▶ _The data_:
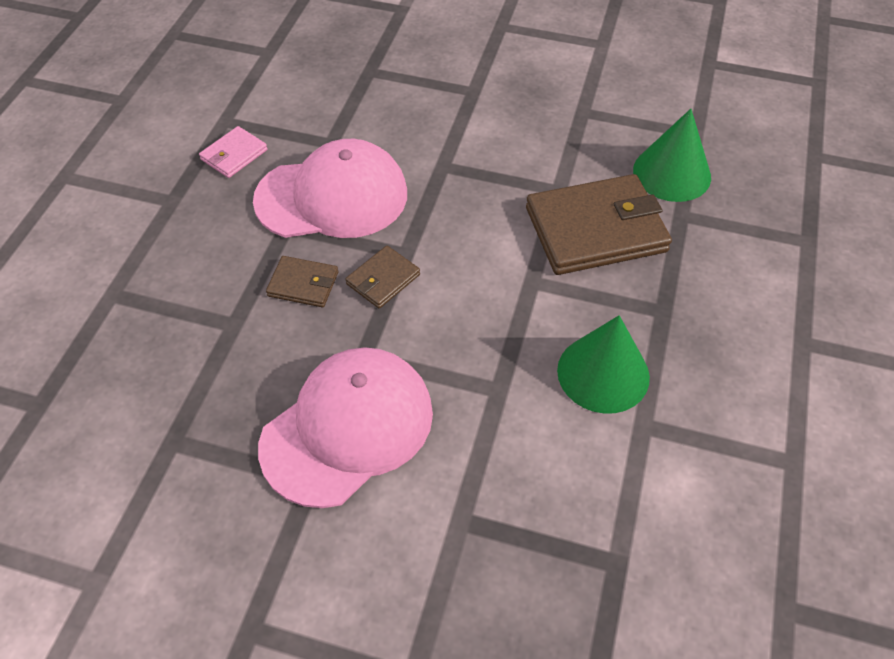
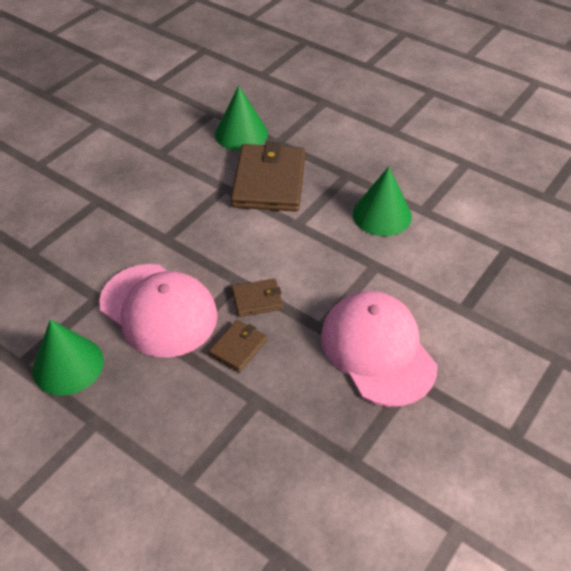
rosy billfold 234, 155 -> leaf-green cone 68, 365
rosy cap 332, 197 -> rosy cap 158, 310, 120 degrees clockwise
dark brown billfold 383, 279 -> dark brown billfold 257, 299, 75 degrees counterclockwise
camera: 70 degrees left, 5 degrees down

▶ _Your assignment_: A word-for-word restatement of all the lines above is needed, with the pictures omitted.

▶ _Solution_:
rosy billfold 234, 155 -> leaf-green cone 68, 365
rosy cap 332, 197 -> rosy cap 158, 310, 120 degrees clockwise
dark brown billfold 383, 279 -> dark brown billfold 257, 299, 75 degrees counterclockwise
camera: 70 degrees left, 5 degrees down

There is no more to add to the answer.